[Problem requirements]: From the records below, transcribe only the lines running from the one with "camera: 15 degrees left, 20 degrees down" through the one with "white ring [192,300,327,433]". Keep both of those end lines.

[Records to process]:
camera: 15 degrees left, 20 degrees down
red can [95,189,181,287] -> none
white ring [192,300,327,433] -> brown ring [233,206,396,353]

--

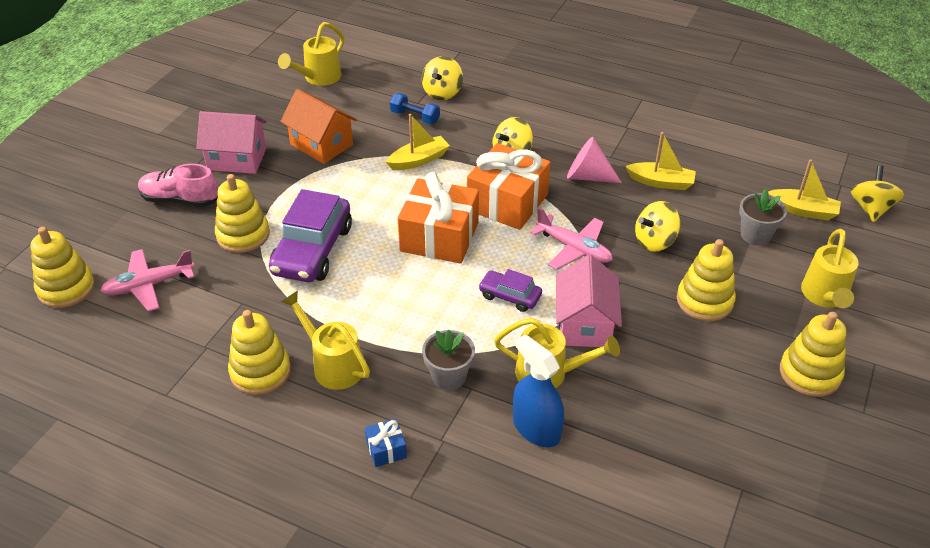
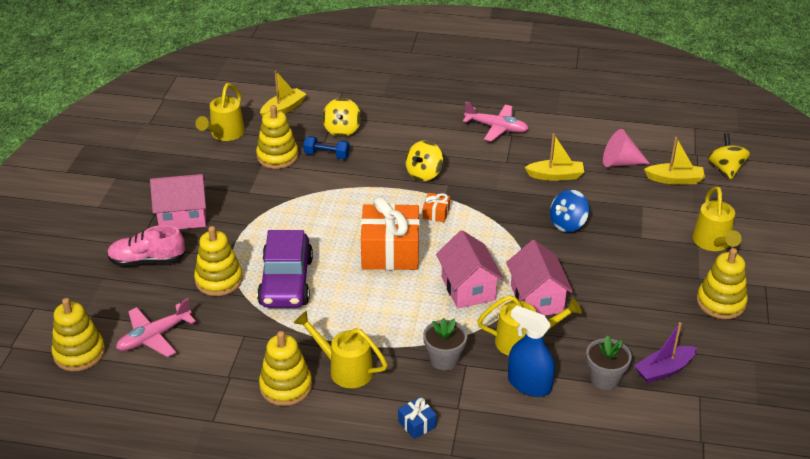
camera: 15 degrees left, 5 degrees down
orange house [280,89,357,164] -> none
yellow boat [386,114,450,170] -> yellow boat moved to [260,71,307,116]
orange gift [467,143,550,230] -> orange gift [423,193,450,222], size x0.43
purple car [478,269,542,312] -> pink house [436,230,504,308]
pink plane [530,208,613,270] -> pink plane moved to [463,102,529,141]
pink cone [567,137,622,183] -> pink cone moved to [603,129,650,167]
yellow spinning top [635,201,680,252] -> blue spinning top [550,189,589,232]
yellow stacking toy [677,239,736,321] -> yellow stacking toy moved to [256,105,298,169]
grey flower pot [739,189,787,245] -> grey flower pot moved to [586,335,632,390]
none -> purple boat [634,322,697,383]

[Result of this task]:
camera: 15 degrees left, 20 degrees down
red can [95,189,181,287] -> none
white ring [192,300,327,433] -> brown ring [233,206,396,353]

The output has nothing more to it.